Whatever the records say, set them down exactly.

*Stored data*
▽

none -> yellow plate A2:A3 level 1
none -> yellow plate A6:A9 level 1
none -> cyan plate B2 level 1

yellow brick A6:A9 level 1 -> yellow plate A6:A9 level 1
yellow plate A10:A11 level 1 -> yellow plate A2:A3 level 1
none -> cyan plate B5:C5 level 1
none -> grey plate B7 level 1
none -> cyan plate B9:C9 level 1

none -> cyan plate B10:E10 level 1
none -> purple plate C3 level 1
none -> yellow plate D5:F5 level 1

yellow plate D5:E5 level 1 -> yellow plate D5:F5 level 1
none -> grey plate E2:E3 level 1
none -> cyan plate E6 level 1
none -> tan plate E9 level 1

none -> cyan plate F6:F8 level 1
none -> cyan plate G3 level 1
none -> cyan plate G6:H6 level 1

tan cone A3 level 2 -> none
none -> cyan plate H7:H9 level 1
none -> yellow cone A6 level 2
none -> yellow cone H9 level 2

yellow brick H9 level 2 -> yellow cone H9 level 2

△

*Solution to this exercise*
none -> yellow plate A2:A3 level 1
none -> yellow plate A6:A9 level 1
none -> cyan plate B2 level 1

yellow brick A6:A9 level 1 -> yellow plate A6:A9 level 1
yellow plate A10:A11 level 1 -> yellow plate A2:A3 level 1
none -> cyan plate B5:C5 level 1
none -> grey plate B7 level 1
none -> cyan plate B9:C9 level 1

none -> cyan plate B10:E10 level 1
none -> purple plate C3 level 1
none -> yellow plate D5:F5 level 1

yellow plate D5:E5 level 1 -> yellow plate D5:F5 level 1
none -> grey plate E2:E3 level 1
none -> cyan plate E6 level 1
none -> tan plate E9 level 1

none -> cyan plate F6:F8 level 1
none -> cyan plate G3 level 1
none -> cyan plate G6:H6 level 1

tan cone A3 level 2 -> none
none -> cyan plate H7:H9 level 1
none -> yellow cone A6 level 2
none -> yellow cone H9 level 2

yellow brick H9 level 2 -> yellow cone H9 level 2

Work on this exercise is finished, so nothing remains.